*INPUT FOR THIS TASK:*
————————

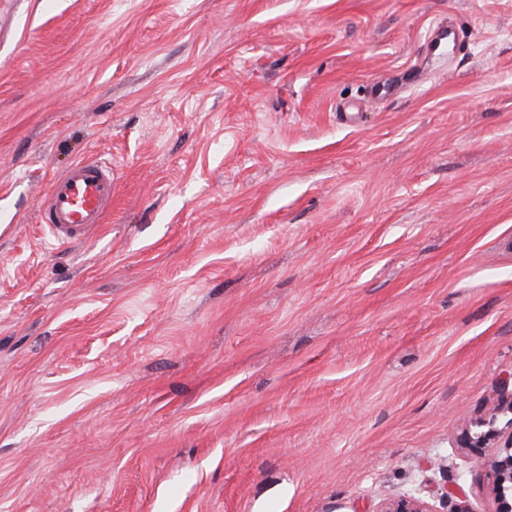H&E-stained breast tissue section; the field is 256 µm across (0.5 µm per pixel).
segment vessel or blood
Masks as SVG:
<instances>
[{"instance_id":"b4317fda","label":"vessel or blood","mask_w":512,"mask_h":512,"mask_svg":"<svg viewBox=\"0 0 512 512\" xmlns=\"http://www.w3.org/2000/svg\"><path fill=\"white\" fill-rule=\"evenodd\" d=\"M111 165L91 159L72 164L56 176L44 199L41 222L61 246L89 239L112 204Z\"/></svg>"}]
</instances>
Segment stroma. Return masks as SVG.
<instances>
[{
	"label": "stroma",
	"mask_w": 512,
	"mask_h": 512,
	"mask_svg": "<svg viewBox=\"0 0 512 512\" xmlns=\"http://www.w3.org/2000/svg\"><path fill=\"white\" fill-rule=\"evenodd\" d=\"M4 10L0 512H497L457 439L512 371V0ZM112 166L97 159L72 164L56 176L44 199L41 222L61 246L89 239L112 205ZM376 512H433L428 503L412 494H403L383 500Z\"/></svg>",
	"instance_id": "obj_1"
}]
</instances>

————————

*TASK DIRECTIONS:* Set down every record once more, word for word, without pictures.

*SOLUTION TO THIS PROBLEM:*
H&E-stained breast tissue section; the field is 256 µm across (0.5 µm per pixel).
segment vessel or blood
Masks as SVG:
<instances>
[{"instance_id":"b4317fda","label":"vessel or blood","mask_w":512,"mask_h":512,"mask_svg":"<svg viewBox=\"0 0 512 512\" xmlns=\"http://www.w3.org/2000/svg\"><path fill=\"white\" fill-rule=\"evenodd\" d=\"M111 165L91 159L72 164L56 176L44 199L41 222L61 246L89 239L112 204Z\"/></svg>"}]
</instances>
Segment stroma. Return masks as SVG.
<instances>
[{
	"label": "stroma",
	"mask_w": 512,
	"mask_h": 512,
	"mask_svg": "<svg viewBox=\"0 0 512 512\" xmlns=\"http://www.w3.org/2000/svg\"><path fill=\"white\" fill-rule=\"evenodd\" d=\"M4 10L0 512H497L457 439L512 371V0ZM112 166L97 159L72 164L56 176L44 199L41 222L61 246L89 239L112 205ZM376 512H433L428 503L412 494H403L383 500Z\"/></svg>",
	"instance_id": "obj_1"
}]
</instances>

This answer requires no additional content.